- Written problem
Return each line in the records below that contains the word "glove".

Records for scene-based reasoning
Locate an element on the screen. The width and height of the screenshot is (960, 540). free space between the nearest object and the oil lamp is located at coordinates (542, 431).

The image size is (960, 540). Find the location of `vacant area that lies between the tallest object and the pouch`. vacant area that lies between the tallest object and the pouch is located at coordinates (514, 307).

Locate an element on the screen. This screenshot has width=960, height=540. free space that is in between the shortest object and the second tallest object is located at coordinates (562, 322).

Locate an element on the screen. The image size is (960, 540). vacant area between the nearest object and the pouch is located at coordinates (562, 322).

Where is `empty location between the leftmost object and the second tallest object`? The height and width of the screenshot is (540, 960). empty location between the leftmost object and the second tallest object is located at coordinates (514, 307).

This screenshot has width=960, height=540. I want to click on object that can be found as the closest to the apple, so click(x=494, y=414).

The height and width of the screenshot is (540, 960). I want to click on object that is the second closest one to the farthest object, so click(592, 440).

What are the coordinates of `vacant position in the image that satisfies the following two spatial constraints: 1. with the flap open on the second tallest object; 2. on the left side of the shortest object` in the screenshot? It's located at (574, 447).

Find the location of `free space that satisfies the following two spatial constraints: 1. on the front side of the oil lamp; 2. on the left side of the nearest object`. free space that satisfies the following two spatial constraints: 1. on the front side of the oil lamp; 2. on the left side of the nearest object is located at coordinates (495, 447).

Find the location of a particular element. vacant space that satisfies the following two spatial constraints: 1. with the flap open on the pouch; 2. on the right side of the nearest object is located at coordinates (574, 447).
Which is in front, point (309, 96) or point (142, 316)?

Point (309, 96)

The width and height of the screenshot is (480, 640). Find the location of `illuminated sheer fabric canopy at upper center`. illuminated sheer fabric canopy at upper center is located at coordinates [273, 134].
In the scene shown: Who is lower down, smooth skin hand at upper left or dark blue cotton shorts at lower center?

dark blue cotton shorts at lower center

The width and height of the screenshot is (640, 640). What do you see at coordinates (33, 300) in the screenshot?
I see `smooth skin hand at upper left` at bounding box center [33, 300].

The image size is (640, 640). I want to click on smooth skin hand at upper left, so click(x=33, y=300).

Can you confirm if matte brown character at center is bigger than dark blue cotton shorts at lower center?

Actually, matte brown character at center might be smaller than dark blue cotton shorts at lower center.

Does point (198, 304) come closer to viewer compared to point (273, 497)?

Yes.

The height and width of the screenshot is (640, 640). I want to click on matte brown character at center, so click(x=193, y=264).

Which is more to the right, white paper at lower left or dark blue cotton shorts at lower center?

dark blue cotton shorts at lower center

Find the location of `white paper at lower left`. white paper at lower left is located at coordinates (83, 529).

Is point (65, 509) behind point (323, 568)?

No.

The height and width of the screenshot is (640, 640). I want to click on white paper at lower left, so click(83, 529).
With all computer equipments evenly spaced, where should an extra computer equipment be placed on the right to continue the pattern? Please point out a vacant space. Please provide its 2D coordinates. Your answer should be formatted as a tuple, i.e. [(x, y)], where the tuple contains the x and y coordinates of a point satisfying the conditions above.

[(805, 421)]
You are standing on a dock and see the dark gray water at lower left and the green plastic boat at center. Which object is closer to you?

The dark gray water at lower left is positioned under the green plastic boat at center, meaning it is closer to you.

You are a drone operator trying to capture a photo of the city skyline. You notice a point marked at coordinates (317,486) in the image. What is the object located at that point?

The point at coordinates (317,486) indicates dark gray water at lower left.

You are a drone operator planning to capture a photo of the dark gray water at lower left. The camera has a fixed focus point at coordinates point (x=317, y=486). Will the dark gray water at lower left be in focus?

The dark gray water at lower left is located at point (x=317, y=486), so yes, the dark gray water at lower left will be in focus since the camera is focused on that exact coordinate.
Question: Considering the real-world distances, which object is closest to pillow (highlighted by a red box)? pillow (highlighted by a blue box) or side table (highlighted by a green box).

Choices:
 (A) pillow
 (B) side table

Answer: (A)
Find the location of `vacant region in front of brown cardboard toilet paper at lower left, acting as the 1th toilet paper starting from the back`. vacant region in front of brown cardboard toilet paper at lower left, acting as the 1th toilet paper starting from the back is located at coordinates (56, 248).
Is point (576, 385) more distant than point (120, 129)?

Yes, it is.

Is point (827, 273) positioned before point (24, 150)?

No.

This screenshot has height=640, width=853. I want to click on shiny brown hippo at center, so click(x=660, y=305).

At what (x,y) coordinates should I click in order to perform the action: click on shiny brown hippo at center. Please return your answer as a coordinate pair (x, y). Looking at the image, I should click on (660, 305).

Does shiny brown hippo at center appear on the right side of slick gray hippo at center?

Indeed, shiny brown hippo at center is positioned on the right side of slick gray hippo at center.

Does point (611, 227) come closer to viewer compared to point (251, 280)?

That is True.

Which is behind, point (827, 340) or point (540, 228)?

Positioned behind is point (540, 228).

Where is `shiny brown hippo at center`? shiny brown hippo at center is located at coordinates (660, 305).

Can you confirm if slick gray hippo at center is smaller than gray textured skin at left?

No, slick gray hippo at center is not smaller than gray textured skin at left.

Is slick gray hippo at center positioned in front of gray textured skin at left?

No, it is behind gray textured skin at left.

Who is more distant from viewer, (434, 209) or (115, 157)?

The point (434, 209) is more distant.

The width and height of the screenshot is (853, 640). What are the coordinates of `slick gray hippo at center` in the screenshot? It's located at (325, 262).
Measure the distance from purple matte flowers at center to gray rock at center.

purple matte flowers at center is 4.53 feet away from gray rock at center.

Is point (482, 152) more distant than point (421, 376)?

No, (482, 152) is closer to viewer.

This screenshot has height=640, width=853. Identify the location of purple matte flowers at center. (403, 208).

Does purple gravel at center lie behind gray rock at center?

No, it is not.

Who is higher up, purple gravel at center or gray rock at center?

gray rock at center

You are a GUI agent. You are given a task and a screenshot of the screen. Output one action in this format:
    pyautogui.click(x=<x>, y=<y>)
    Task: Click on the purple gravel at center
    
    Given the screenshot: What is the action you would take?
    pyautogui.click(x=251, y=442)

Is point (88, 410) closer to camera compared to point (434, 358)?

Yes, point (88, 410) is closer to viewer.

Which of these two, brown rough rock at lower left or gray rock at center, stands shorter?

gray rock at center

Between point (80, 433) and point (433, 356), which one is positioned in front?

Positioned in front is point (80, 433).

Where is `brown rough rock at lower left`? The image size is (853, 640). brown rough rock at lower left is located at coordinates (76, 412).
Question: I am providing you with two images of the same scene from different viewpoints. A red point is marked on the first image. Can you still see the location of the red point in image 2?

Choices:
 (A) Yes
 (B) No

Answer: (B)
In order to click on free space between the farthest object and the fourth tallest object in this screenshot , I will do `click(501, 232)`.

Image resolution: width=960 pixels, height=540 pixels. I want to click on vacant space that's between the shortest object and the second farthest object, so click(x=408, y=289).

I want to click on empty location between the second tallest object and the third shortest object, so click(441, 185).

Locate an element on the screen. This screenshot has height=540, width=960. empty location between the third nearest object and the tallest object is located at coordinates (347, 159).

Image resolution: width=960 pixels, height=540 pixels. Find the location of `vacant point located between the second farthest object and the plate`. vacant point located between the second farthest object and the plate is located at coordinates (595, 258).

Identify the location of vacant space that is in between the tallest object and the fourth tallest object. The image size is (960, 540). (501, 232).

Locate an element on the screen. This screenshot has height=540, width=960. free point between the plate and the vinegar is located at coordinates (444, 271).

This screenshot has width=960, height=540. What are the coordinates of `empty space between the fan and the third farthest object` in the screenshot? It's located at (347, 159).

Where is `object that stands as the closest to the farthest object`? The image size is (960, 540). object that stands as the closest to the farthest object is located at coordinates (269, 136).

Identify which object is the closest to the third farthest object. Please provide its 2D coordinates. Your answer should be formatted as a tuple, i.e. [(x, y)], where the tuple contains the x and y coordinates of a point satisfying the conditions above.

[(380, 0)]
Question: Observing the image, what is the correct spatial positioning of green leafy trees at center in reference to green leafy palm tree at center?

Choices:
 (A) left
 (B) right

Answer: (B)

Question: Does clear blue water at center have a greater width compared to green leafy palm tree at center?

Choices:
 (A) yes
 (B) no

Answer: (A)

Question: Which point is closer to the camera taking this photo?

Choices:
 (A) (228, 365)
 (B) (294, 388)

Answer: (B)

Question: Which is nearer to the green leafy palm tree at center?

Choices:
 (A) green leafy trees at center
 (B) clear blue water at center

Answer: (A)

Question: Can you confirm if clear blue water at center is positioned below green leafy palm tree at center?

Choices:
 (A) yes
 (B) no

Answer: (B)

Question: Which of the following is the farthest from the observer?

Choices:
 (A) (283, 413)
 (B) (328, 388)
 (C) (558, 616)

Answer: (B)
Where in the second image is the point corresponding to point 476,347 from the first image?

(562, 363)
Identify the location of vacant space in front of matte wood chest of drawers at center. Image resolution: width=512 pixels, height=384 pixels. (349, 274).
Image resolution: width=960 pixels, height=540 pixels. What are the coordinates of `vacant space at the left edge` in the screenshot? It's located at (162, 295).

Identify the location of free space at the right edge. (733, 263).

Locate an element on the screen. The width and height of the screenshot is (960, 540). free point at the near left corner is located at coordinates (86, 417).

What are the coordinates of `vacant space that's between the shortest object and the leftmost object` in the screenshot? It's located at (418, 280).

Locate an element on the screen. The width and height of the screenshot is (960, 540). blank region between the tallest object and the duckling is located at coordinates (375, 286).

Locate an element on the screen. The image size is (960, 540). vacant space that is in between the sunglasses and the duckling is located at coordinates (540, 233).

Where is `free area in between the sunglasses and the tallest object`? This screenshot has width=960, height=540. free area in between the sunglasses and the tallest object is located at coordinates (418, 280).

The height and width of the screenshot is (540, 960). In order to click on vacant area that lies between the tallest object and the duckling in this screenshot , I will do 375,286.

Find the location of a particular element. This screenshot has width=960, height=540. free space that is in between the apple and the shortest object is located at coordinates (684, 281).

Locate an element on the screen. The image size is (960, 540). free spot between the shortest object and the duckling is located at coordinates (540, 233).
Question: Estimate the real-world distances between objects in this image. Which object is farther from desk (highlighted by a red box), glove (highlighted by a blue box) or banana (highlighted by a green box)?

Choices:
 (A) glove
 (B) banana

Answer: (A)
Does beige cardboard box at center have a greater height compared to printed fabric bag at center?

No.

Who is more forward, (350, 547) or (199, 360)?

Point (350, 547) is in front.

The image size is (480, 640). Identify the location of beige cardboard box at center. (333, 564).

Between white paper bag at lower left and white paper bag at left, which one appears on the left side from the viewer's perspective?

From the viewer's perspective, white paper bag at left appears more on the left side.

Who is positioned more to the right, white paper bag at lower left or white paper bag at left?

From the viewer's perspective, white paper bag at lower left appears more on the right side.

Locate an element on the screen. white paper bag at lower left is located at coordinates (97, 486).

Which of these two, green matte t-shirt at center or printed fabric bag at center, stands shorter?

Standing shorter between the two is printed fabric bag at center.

- Right answer
Question: Estimate the real-world distances between objects in this image. Which object is farther from desk (highlighted by a red box), glove (highlighted by a blue box) or banana (highlighted by a green box)?
 (A) glove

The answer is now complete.